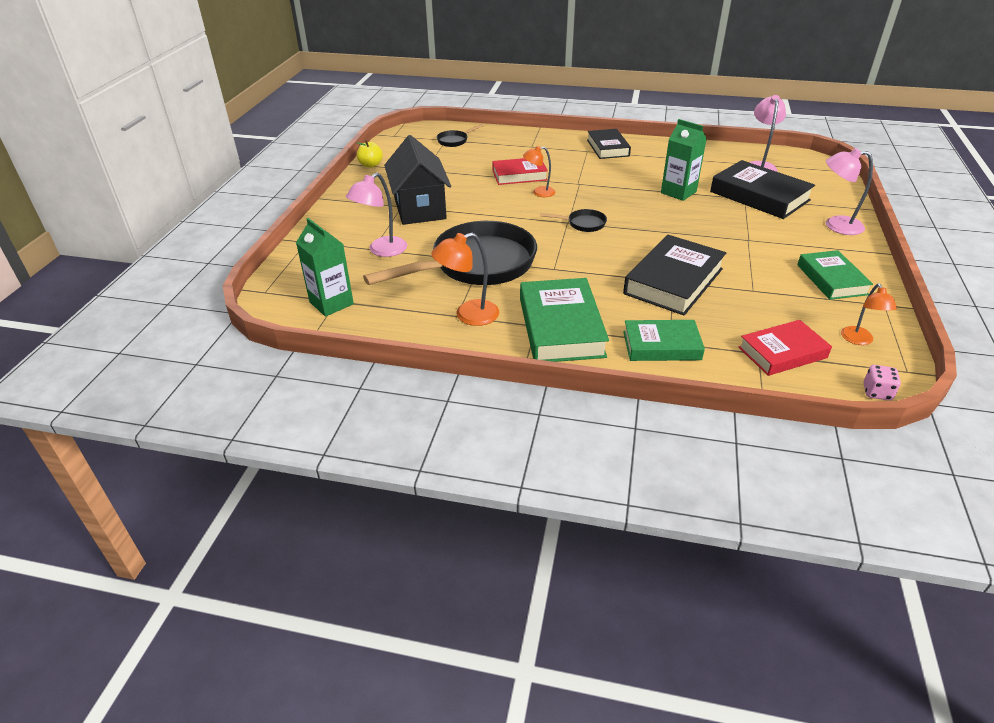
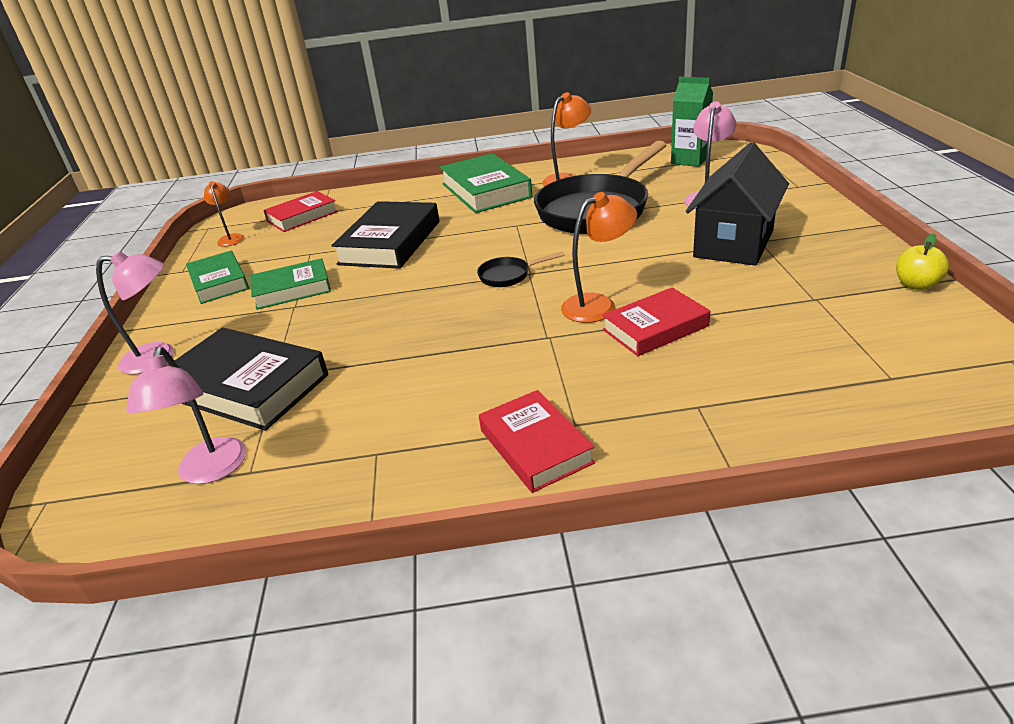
camera: 165 degrees right, 5 degrees down
(420, 208) = (733, 244): black house -> black house turned 60 degrees clockwise
(454, 141) = (869, 379): black pan -> none
(539, 192) = (598, 305): orange lamp -> orange lamp, size x1.51
(608, 148) = (535, 446): black book -> red book
(661, 346) = (400, 199): green book -> green book (292, 289)
(678, 192) = (381, 360): green carton -> none
(877, 392) = (242, 211): pink dice -> none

_WHAT YOU HAVE TO DO_. Set apart and copy each line of the records that holds the word "none".

_RESPONSE BELOW_.
(454, 141) = (869, 379): black pan -> none
(678, 192) = (381, 360): green carton -> none
(877, 392) = (242, 211): pink dice -> none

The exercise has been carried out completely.